Word and element locating data

>> start

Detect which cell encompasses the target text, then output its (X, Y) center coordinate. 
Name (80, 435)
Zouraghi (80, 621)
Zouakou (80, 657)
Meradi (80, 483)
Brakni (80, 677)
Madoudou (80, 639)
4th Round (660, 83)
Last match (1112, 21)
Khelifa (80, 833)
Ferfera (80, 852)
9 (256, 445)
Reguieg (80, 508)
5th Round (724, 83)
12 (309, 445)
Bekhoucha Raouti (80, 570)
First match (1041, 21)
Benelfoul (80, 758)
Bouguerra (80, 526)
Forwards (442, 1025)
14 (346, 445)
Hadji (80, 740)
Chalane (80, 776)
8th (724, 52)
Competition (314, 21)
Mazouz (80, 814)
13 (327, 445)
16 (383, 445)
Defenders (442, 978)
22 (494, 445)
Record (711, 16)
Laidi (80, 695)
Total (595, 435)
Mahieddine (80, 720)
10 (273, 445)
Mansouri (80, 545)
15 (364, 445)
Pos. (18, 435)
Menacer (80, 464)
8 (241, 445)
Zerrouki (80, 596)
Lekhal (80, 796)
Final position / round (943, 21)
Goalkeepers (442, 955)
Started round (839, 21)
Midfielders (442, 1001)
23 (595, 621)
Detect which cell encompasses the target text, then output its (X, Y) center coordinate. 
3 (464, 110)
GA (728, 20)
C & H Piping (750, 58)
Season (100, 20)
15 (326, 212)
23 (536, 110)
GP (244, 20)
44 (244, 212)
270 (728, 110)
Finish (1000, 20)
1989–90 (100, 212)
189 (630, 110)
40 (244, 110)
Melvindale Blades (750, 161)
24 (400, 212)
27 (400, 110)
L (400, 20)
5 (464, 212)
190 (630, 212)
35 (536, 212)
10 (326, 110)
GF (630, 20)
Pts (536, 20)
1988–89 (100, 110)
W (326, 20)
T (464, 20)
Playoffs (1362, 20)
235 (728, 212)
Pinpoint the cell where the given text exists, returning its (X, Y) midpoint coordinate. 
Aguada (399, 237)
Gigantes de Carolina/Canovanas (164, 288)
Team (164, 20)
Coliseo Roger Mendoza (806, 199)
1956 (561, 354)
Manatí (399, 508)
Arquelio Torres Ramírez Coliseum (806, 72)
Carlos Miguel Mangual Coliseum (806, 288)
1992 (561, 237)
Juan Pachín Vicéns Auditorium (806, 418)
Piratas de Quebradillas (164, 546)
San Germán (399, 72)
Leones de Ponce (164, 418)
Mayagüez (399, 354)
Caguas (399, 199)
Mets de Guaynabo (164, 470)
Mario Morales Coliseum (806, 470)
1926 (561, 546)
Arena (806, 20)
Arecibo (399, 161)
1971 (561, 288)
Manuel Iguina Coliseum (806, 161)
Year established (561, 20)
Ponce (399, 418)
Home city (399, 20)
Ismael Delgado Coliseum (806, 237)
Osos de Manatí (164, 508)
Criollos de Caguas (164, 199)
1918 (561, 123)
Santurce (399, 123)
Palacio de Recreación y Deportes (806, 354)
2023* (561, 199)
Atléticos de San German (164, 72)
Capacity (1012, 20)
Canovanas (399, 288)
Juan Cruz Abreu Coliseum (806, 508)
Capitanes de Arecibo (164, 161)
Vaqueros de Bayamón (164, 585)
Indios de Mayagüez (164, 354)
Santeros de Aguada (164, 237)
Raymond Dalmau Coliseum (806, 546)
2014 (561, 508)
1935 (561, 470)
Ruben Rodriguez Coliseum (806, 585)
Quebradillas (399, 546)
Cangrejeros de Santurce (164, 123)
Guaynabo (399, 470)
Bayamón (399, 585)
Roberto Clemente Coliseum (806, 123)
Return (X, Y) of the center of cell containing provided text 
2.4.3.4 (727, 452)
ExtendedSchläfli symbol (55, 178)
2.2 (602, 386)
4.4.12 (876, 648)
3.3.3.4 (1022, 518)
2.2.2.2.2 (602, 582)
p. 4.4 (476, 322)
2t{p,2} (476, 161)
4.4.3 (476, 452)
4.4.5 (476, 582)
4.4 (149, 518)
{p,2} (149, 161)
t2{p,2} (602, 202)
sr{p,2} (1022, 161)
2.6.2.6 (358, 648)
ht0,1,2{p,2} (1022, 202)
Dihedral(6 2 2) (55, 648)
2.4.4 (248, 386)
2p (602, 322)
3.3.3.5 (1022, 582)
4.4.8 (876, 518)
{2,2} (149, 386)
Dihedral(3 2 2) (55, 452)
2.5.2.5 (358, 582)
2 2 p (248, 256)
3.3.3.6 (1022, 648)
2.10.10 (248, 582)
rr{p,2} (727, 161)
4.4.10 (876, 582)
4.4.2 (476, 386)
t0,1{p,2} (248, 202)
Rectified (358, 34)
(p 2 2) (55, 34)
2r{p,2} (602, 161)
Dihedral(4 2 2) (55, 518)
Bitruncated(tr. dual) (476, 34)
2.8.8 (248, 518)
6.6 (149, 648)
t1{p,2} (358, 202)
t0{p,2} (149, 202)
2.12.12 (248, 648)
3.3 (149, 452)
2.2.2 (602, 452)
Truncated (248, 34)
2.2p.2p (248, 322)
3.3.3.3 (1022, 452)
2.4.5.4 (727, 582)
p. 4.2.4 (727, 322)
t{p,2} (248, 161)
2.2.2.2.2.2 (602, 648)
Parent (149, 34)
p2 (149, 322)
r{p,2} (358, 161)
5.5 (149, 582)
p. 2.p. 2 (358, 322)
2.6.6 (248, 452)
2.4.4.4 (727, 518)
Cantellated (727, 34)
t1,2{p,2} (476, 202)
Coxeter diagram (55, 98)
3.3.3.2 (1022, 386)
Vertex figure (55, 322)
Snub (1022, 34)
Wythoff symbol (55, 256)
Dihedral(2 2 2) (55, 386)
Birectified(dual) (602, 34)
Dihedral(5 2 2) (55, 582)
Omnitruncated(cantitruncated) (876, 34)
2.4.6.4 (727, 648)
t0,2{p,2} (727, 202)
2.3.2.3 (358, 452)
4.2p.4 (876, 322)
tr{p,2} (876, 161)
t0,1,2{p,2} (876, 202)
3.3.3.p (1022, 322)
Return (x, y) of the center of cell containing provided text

>> end

▶ _Work to do_: Turn the items into a numbered list, starting at the first line and stopping after the line that contains "23 (595, 621)". Leave out blank lines.

▶ _Output for this task_:
1. Detect which cell encompasses the target text, then output its (X, Y) center coordinate. 
2. Name (80, 435)
3. Zouraghi (80, 621)
4. Zouakou (80, 657)
5. Meradi (80, 483)
6. Brakni (80, 677)
7. Madoudou (80, 639)
8. 4th Round (660, 83)
9. Last match (1112, 21)
10. Khelifa (80, 833)
11. Ferfera (80, 852)
12. 9 (256, 445)
13. Reguieg (80, 508)
14. 5th Round (724, 83)
15. 12 (309, 445)
16. Bekhoucha Raouti (80, 570)
17. First match (1041, 21)
18. Benelfoul (80, 758)
19. Bouguerra (80, 526)
20. Forwards (442, 1025)
21. 14 (346, 445)
22. Hadji (80, 740)
23. Chalane (80, 776)
24. 8th (724, 52)
25. Competition (314, 21)
26. Mazouz (80, 814)
27. 13 (327, 445)
28. 16 (383, 445)
29. Defenders (442, 978)
30. 22 (494, 445)
31. Record (711, 16)
32. Laidi (80, 695)
33. Total (595, 435)
34. Mahieddine (80, 720)
35. 10 (273, 445)
36. Mansouri (80, 545)
37. 15 (364, 445)
38. Pos. (18, 435)
39. Menacer (80, 464)
40. 8 (241, 445)
41. Zerrouki (80, 596)
42. Lekhal (80, 796)
43. Final position / round (943, 21)
44. Goalkeepers (442, 955)
45. Started round (839, 21)
46. Midfielders (442, 1001)
47. 23 (595, 621)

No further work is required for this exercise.